**Requirement:** Every line holding the word "white" should be copied from the material.

··· Task inputs

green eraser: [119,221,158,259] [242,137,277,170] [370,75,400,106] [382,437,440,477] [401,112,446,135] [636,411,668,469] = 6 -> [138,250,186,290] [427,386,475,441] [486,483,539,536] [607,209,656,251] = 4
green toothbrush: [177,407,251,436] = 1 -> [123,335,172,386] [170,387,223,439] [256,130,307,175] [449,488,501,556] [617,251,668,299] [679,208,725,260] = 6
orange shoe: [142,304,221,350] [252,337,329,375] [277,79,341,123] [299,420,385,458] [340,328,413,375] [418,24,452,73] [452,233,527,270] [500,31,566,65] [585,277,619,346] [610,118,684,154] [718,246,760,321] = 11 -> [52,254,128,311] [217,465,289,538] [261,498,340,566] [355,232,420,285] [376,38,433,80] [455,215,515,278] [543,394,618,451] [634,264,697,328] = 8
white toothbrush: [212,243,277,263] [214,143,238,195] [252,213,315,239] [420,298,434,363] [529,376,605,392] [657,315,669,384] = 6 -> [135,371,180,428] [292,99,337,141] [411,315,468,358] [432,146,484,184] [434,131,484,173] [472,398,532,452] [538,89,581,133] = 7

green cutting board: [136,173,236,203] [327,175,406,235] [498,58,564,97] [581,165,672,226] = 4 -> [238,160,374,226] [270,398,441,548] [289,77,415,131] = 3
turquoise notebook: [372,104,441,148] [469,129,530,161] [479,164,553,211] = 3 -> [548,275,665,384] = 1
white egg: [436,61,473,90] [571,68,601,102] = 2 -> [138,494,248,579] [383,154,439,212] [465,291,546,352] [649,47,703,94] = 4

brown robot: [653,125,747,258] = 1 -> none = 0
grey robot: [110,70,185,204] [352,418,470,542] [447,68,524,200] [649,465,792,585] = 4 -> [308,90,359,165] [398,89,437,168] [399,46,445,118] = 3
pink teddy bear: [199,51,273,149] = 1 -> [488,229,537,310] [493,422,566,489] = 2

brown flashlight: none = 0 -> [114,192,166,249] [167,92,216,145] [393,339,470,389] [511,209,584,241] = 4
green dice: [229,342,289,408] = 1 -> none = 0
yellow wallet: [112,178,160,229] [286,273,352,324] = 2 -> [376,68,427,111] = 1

······

**Reply to the exercise:**
white toothbrush: [212,243,277,263] [214,143,238,195] [252,213,315,239] [420,298,434,363] [529,376,605,392] [657,315,669,384] = 6 -> [135,371,180,428] [292,99,337,141] [411,315,468,358] [432,146,484,184] [434,131,484,173] [472,398,532,452] [538,89,581,133] = 7
white egg: [436,61,473,90] [571,68,601,102] = 2 -> [138,494,248,579] [383,154,439,212] [465,291,546,352] [649,47,703,94] = 4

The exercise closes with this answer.